*** Exercise materials Section Begins ***

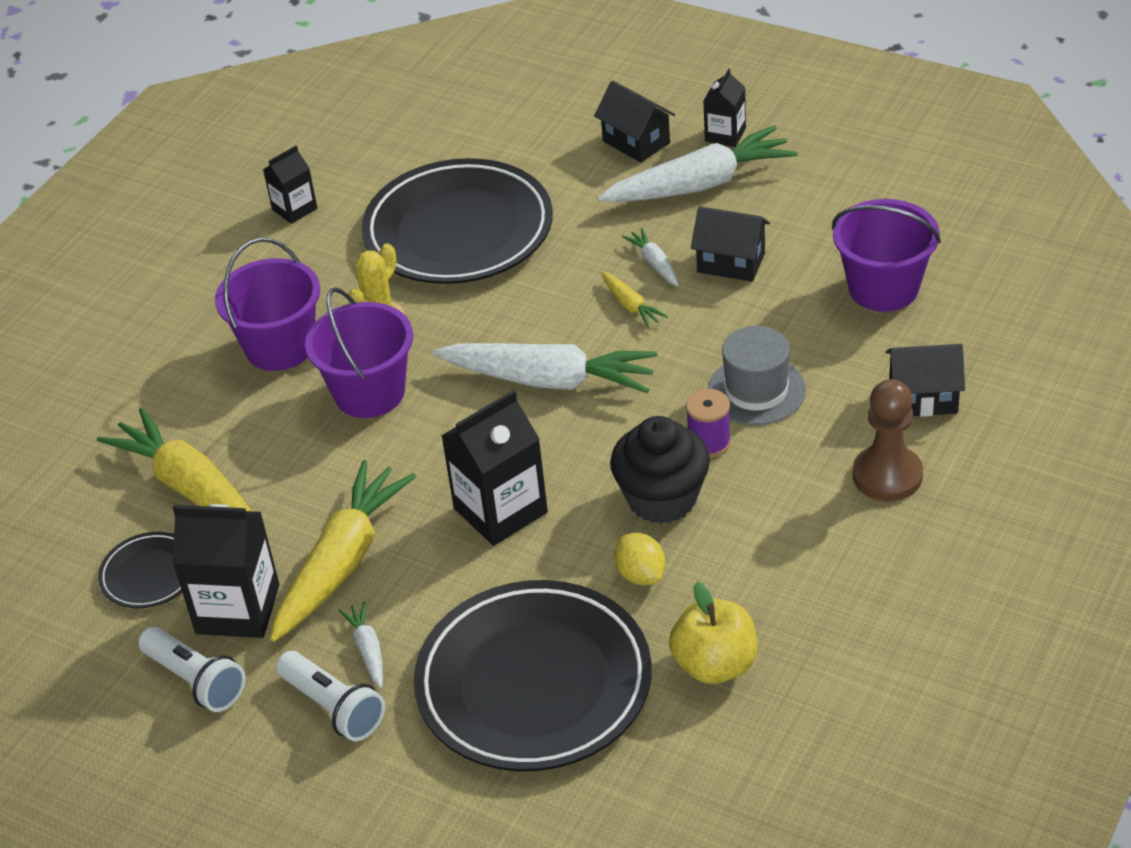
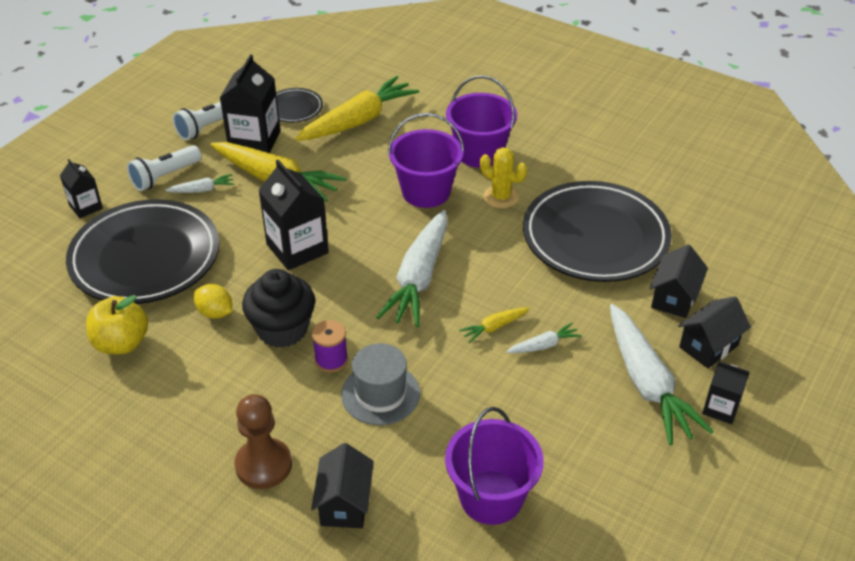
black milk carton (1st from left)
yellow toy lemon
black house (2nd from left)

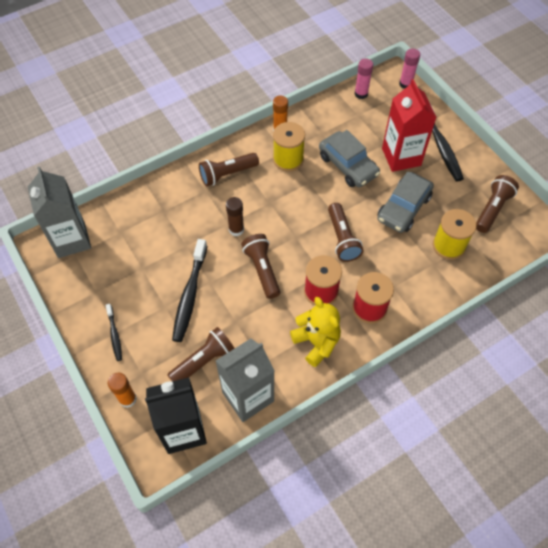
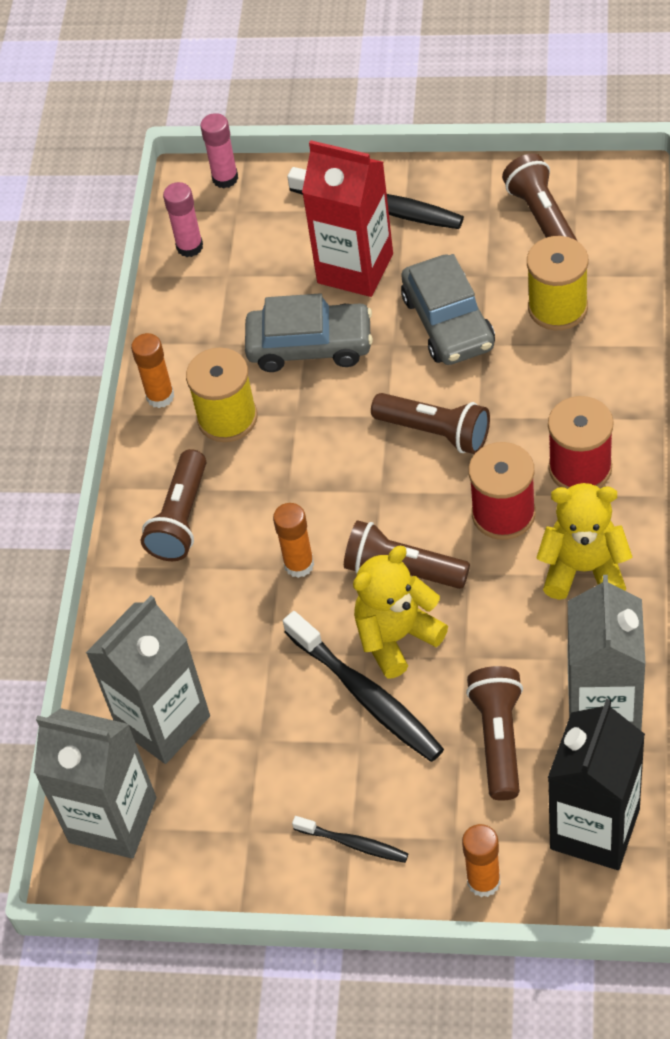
gray milk carton (2nd from left)
orange stick of glue (2nd from left)
yellow teddy (1st from left)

*** Exercise materials Section Ends ***

▶ _Aim of the task_:
Reproduce every record above exactly, but leave out the pictures.

▶ _Answer box_:
black milk carton (1st from left)
yellow toy lemon
black house (2nd from left)

gray milk carton (2nd from left)
orange stick of glue (2nd from left)
yellow teddy (1st from left)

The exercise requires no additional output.